[[ PROVIDED RECORDS, beginning ]]

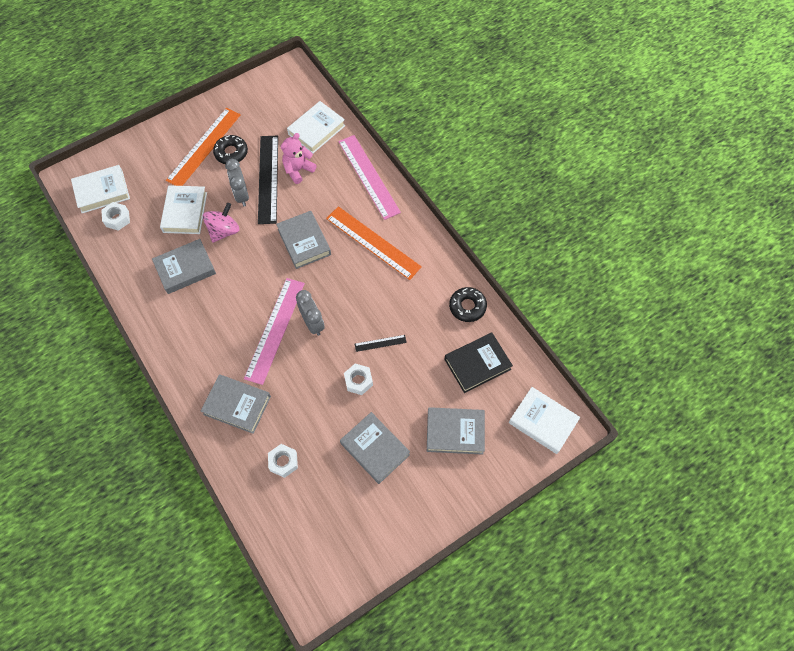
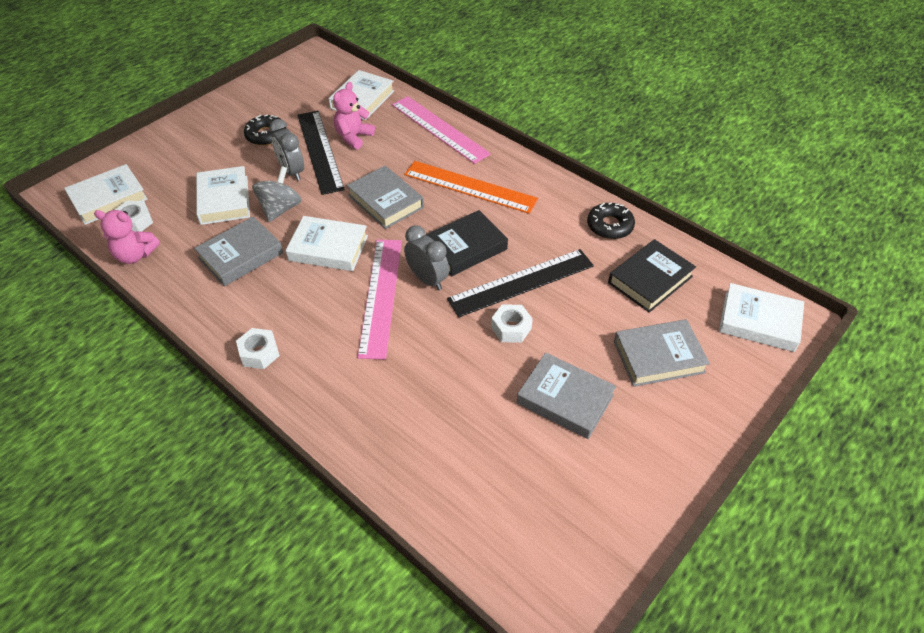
camera: 15 degrees left, 15 degrees down
orange ruler [166,108,241,186] -> none
grey book [201,374,271,434] -> none
pink spinning top [203,203,240,243] -> grey spinning top [252,166,302,222]
white nut [268,444,298,478] -> white nut moved to [236,328,280,369]
black ruler [355,335,407,352] -> black ruler [447,249,594,317], size x2.27
none -> pink teddy bear [94,210,160,264]
none -> white book [286,216,368,271]
none -> black book [426,210,508,276]

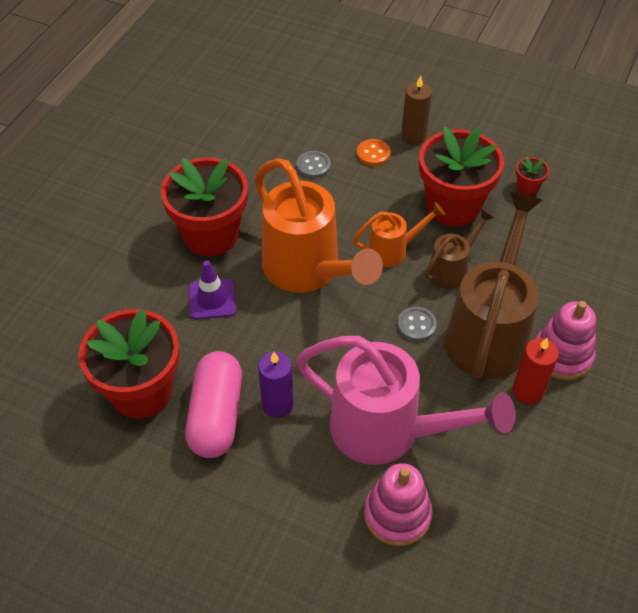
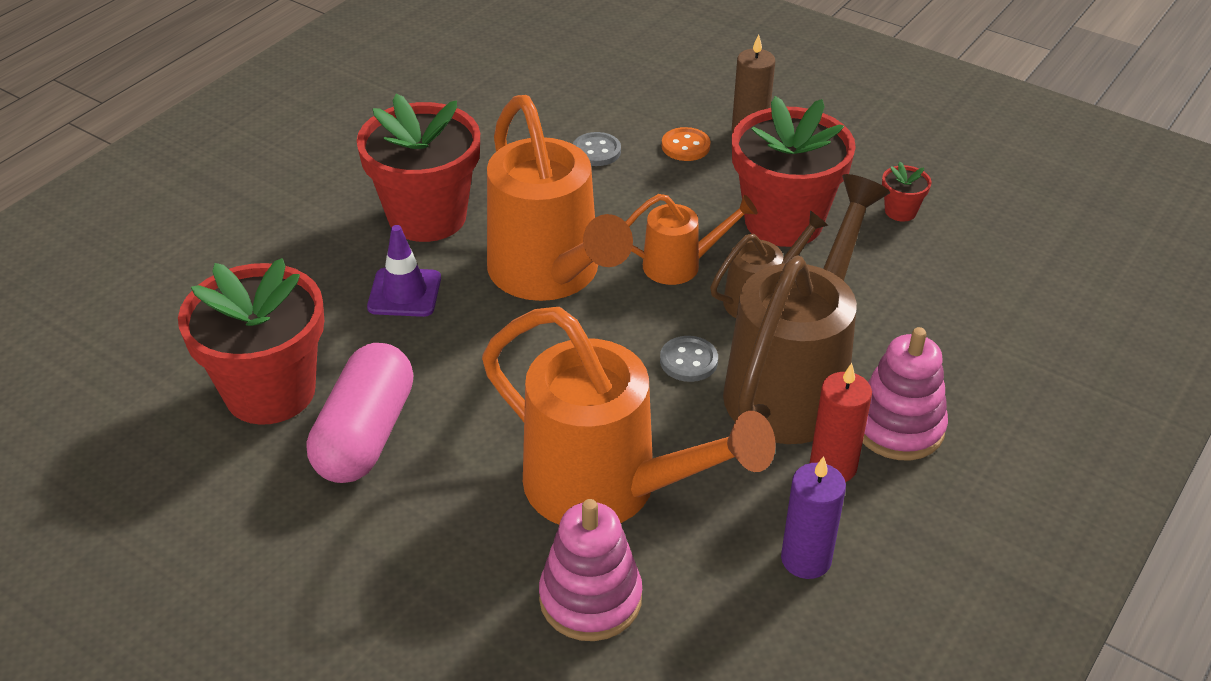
camera: 10 degrees right, 10 degrees down
purple candle [258,351,293,418] -> purple candle moved to [781,456,846,579]
pink watering can [296,336,515,465] -> orange watering can [482,307,776,525]

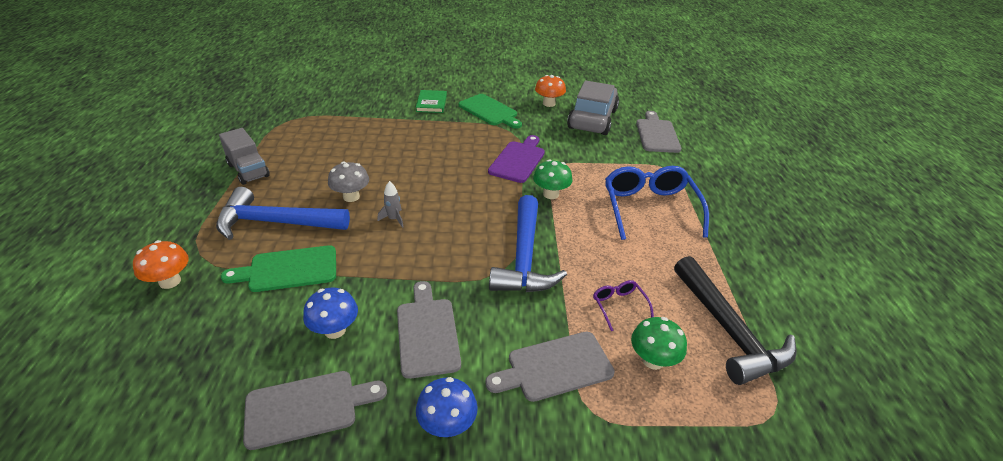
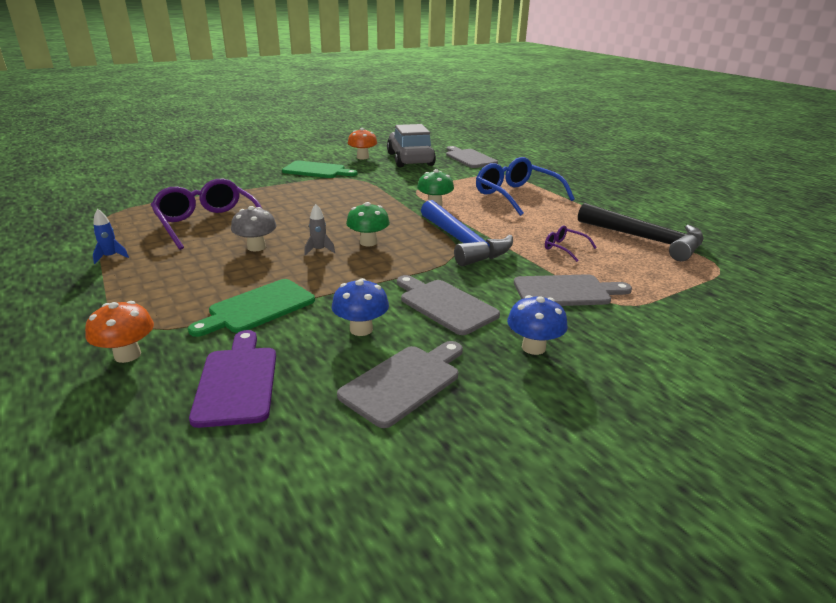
camera: 30 degrees left, 10 degrees down
blue hammer [216,187,350,240] -> none
grey truck [219,128,270,185] -> blue rocket [93,209,129,264]
green book [416,90,447,113] -> none
grey cutting board [485,332,615,402] -> grey cutting board turned 135 degrees counterclockwise [514,274,632,306]
purple cutting board [488,135,545,183] -> purple cutting board moved to [189,330,276,428]
green mushroom [631,317,687,370] -> green mushroom moved to [346,202,390,246]
none -> purple glasses [151,179,262,250]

[[ PROVIDED RECORDS, end ]]

> **PROBLEM REQUIREMENTS**
Lines above with the string "camera" need to be found and copied.

> **SOLVED PROBLEM**
camera: 15 degrees left, 15 degrees down
camera: 10 degrees right, 10 degrees down
camera: 30 degrees left, 10 degrees down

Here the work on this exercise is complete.